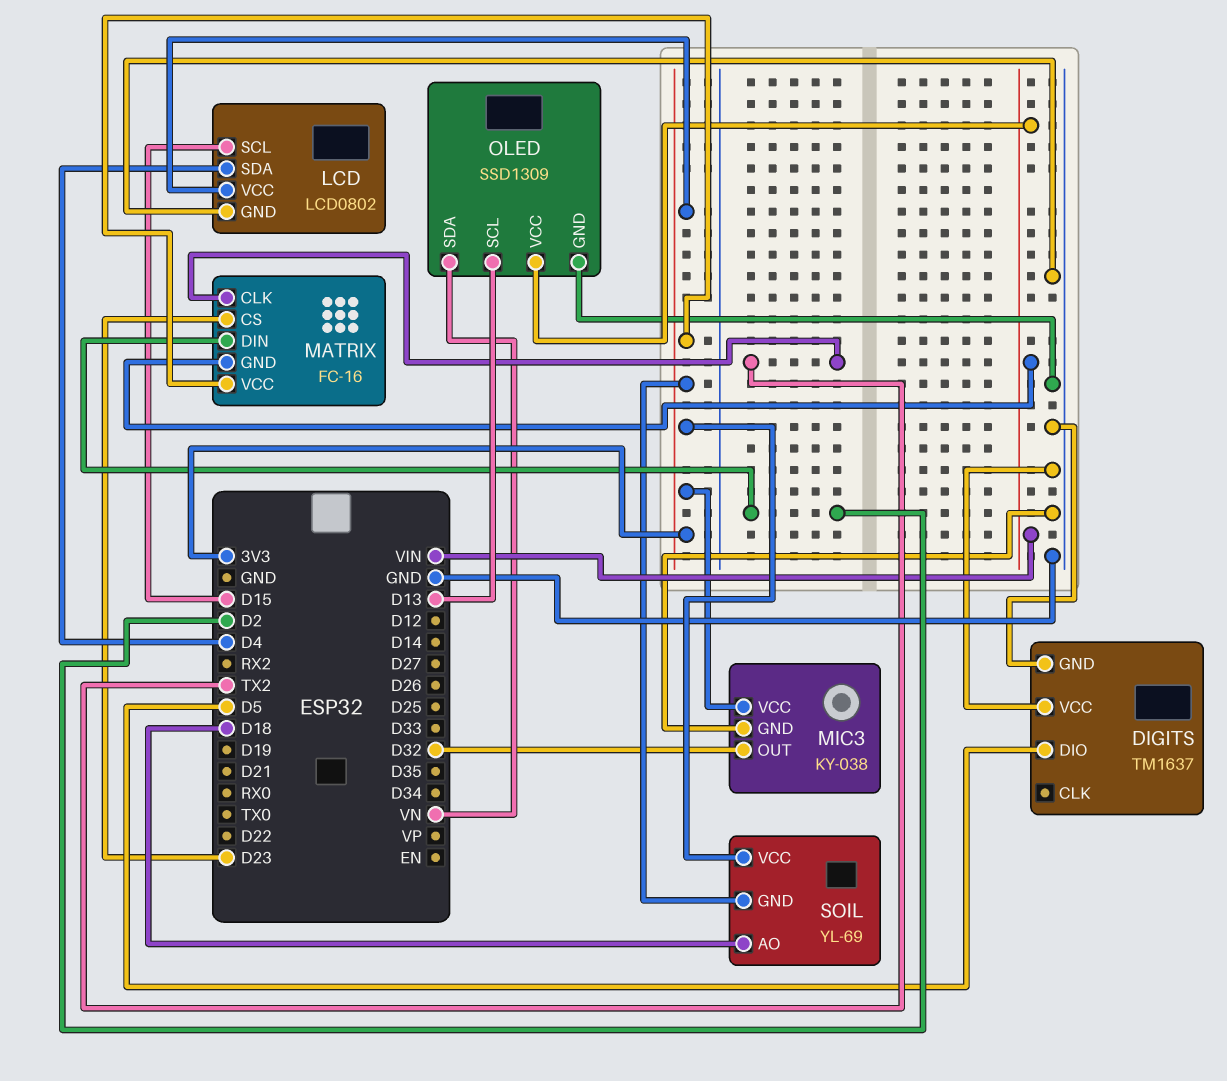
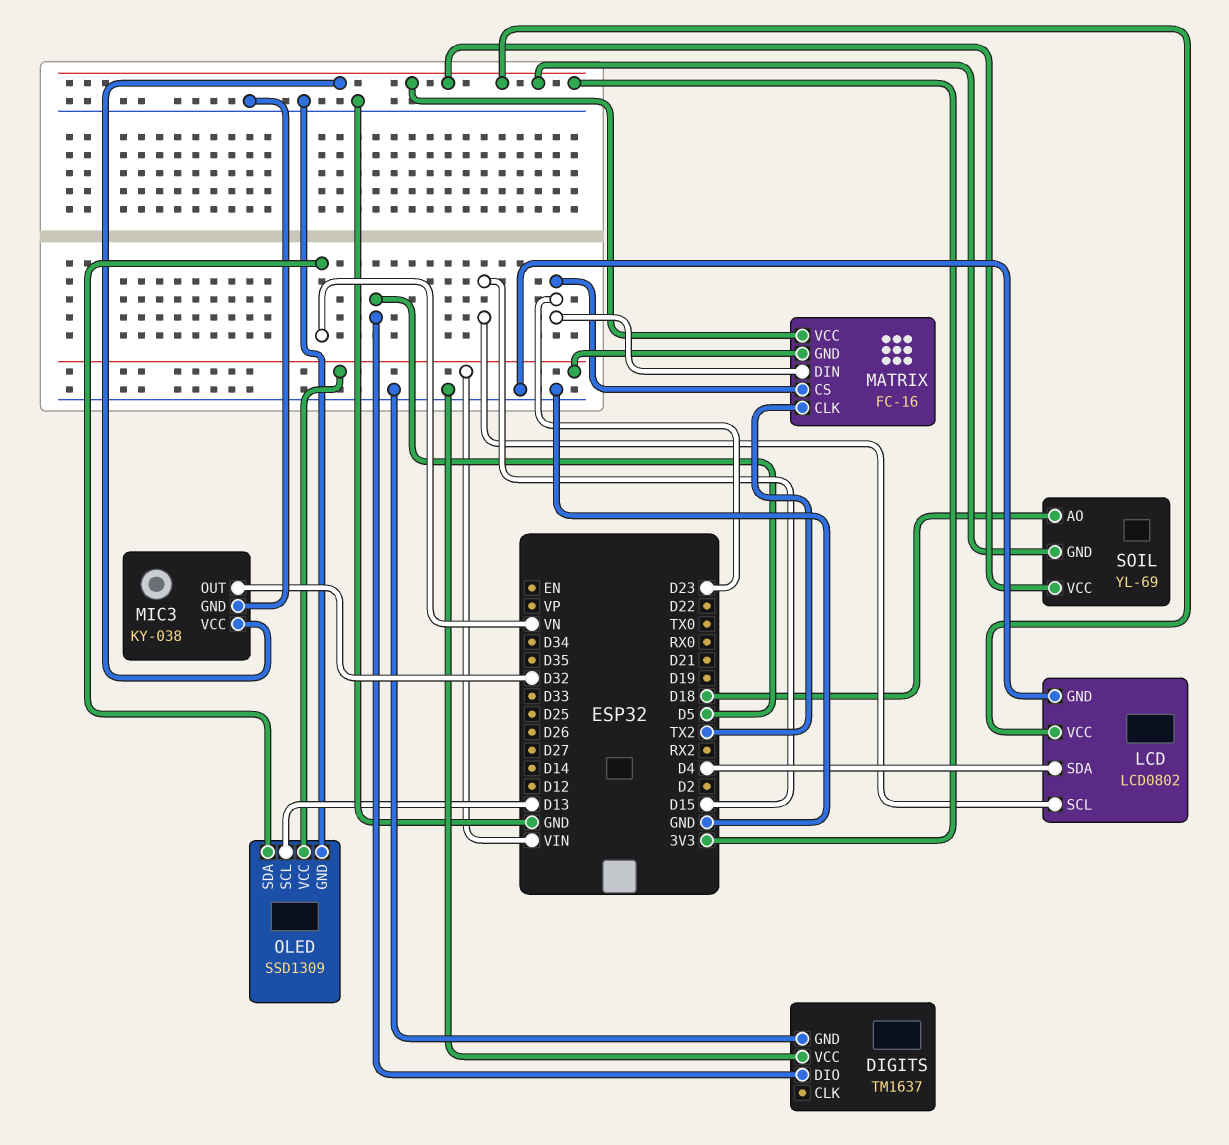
MATRIX pin DIN: D2 -> D23

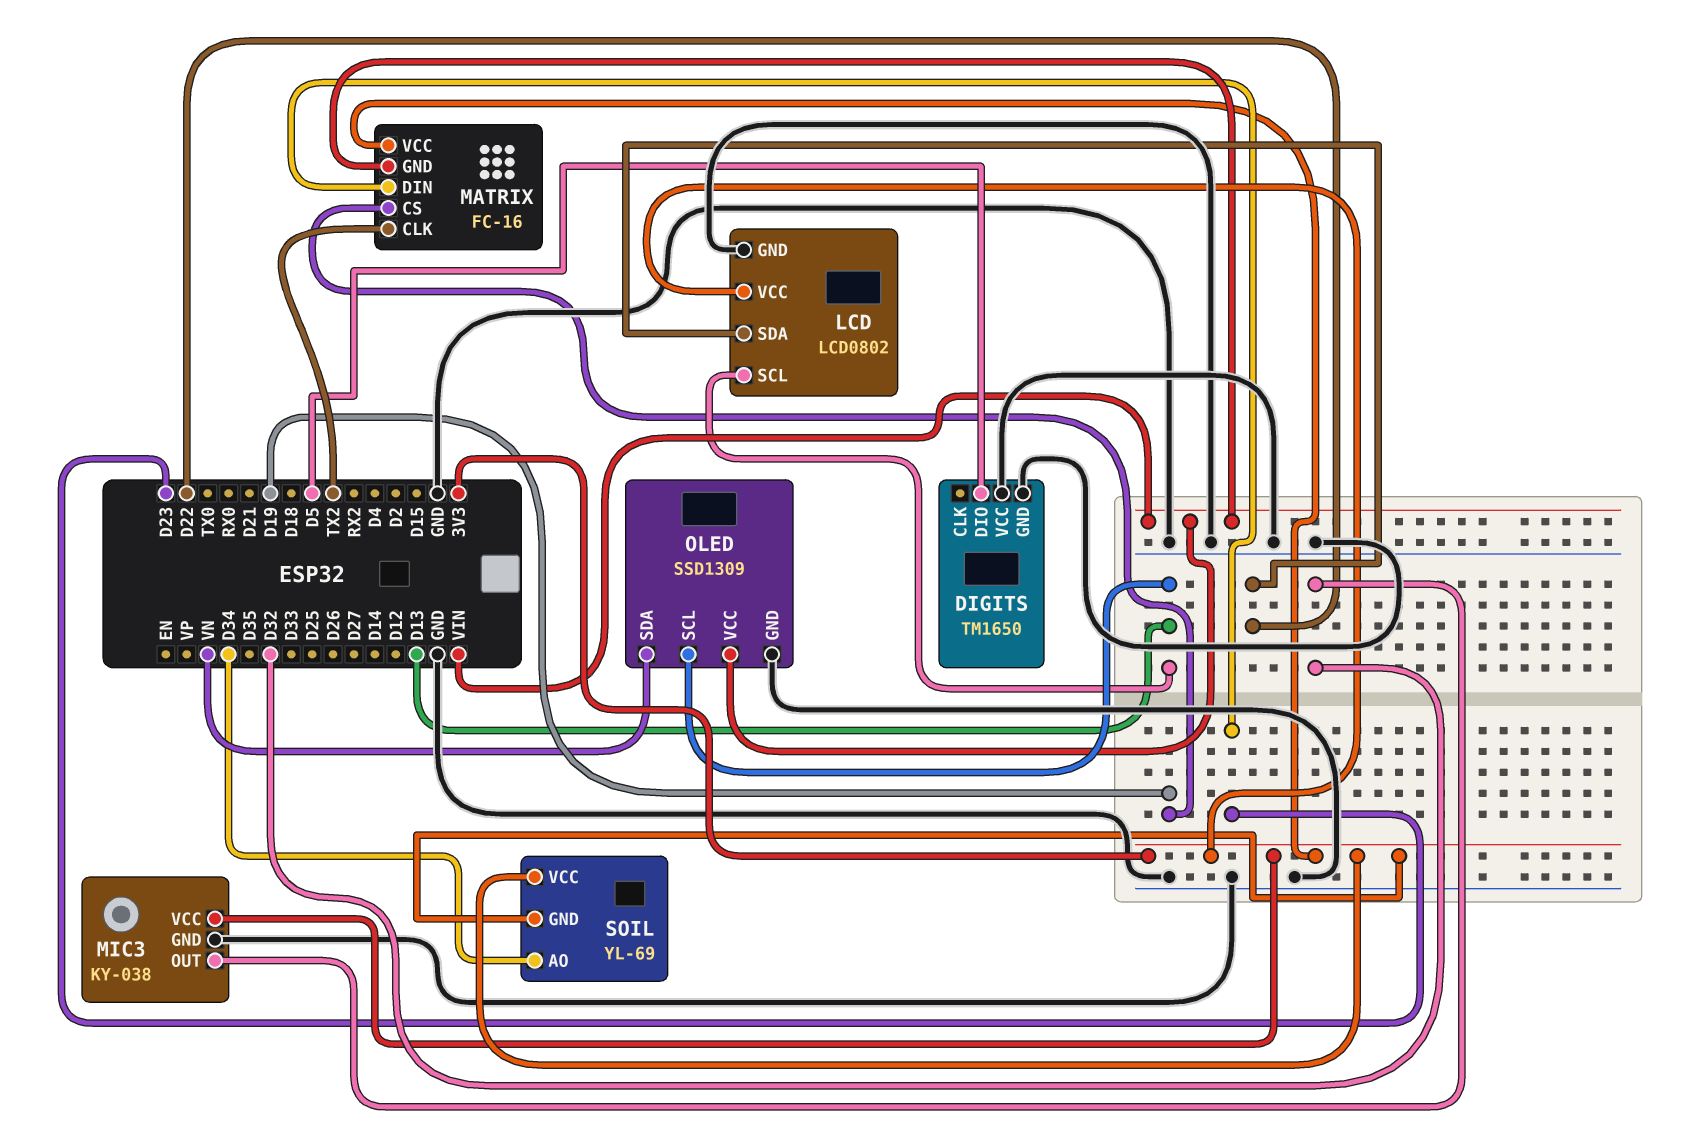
DIGITS: TM1637 -> TM1650
LCD pin SCL: D15 -> D13
LCD pin SDA: D4 -> D22
MATRIX pin CS: D23 -> D19
SOIL pin AO: D18 -> D34

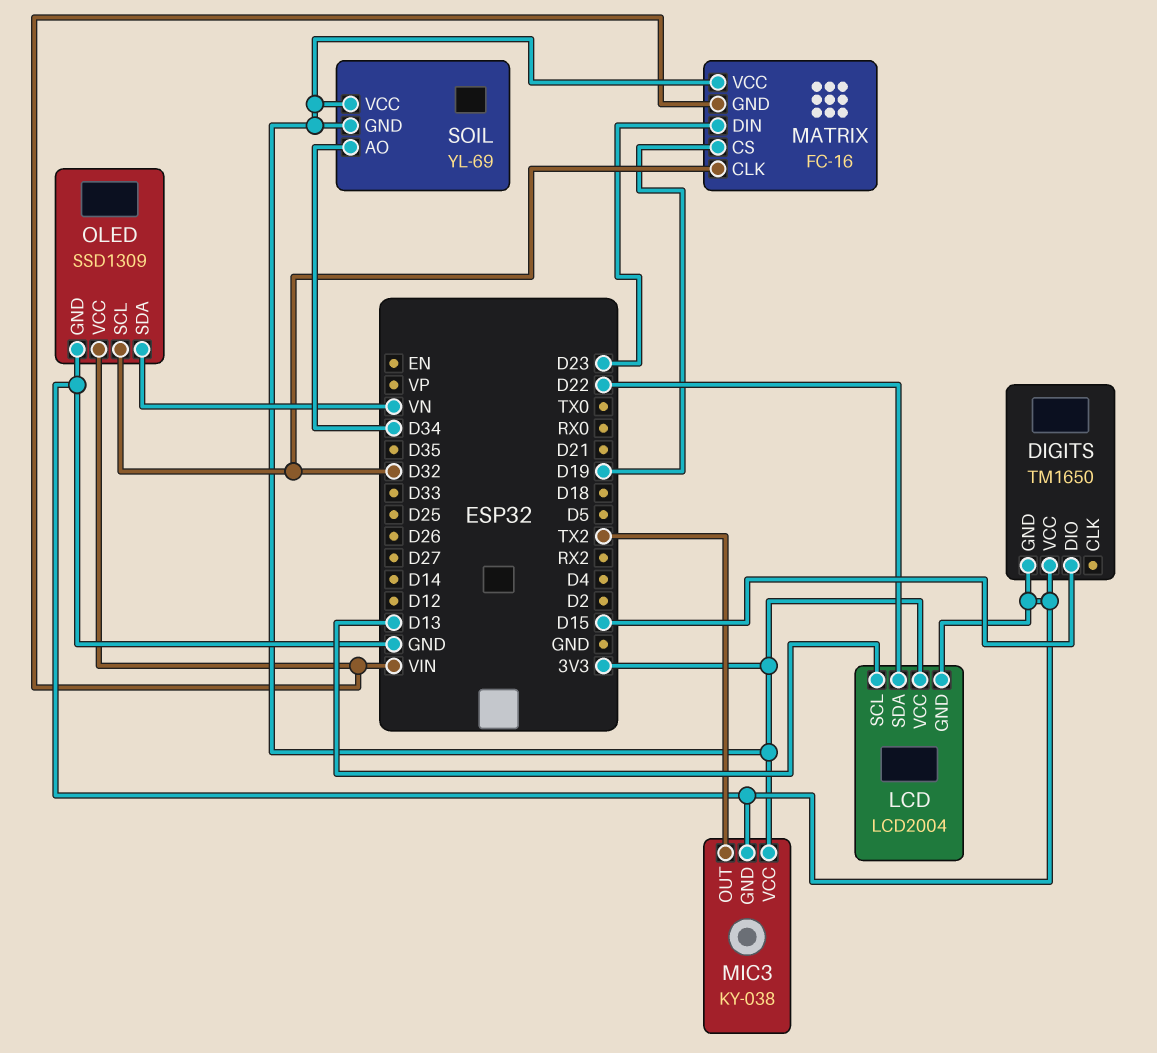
DIGITS pin DIO: D5 -> D15
LCD: LCD0802 -> LCD2004
MATRIX pin CLK: TX2 -> D32
MIC3 pin OUT: D32 -> TX2
OLED pin SCL: D13 -> D32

# # #

▸ **Your task**
Check each line of the listing above for the string "MATRIX", then give how many lines have it. No other text.

▸ **Finished task**
3